The entries below contain a line with "red dice [130,396,168,434]" and a line with "orange screwdriver [241,122,266,189]". Quote exactly those two lines and all lines between them.

▸ **THE RECORDS**:
☆ ☆ ☆ ☆ ☆

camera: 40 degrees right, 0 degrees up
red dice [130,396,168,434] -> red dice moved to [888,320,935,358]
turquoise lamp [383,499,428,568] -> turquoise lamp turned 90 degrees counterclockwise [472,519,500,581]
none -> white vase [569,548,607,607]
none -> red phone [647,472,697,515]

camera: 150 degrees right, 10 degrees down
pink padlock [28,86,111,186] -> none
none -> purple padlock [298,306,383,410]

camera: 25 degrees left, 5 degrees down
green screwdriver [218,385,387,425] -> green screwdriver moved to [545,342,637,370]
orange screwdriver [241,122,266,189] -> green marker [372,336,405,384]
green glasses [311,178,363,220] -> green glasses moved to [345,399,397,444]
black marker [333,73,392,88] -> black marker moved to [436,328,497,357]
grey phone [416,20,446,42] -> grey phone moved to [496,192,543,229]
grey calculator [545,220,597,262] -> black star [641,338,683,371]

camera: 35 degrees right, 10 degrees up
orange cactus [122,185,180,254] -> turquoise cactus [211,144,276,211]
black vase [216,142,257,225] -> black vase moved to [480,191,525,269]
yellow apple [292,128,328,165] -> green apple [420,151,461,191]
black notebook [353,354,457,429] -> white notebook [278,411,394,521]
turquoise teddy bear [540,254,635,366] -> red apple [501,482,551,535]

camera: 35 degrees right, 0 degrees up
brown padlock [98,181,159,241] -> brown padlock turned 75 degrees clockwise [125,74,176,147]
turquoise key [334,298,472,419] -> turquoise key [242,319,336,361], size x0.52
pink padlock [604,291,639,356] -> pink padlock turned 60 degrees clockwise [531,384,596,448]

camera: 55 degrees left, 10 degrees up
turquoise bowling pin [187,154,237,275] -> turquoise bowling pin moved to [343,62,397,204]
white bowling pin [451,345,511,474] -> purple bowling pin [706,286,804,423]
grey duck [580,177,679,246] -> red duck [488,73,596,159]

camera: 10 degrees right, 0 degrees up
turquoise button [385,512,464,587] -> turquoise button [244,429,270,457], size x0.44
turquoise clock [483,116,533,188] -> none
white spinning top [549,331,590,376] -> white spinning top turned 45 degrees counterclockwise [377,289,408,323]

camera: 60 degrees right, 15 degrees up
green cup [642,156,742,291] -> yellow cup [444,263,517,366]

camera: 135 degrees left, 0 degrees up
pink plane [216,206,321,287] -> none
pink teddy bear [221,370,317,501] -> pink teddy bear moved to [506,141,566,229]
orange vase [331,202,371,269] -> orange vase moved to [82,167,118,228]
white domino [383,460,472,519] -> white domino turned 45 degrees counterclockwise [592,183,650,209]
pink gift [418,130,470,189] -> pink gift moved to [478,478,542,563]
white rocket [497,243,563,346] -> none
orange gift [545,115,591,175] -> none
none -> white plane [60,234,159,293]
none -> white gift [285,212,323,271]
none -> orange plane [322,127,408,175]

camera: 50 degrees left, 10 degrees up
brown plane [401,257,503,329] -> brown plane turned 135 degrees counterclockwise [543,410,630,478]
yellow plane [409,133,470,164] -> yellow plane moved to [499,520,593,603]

☆ ☆ ☆ ☆ ☆

▸ **ANSWER SPACE**:
red dice [130,396,168,434] -> red dice moved to [888,320,935,358]
turquoise lamp [383,499,428,568] -> turquoise lamp turned 90 degrees counterclockwise [472,519,500,581]
none -> white vase [569,548,607,607]
none -> red phone [647,472,697,515]

camera: 150 degrees right, 10 degrees down
pink padlock [28,86,111,186] -> none
none -> purple padlock [298,306,383,410]

camera: 25 degrees left, 5 degrees down
green screwdriver [218,385,387,425] -> green screwdriver moved to [545,342,637,370]
orange screwdriver [241,122,266,189] -> green marker [372,336,405,384]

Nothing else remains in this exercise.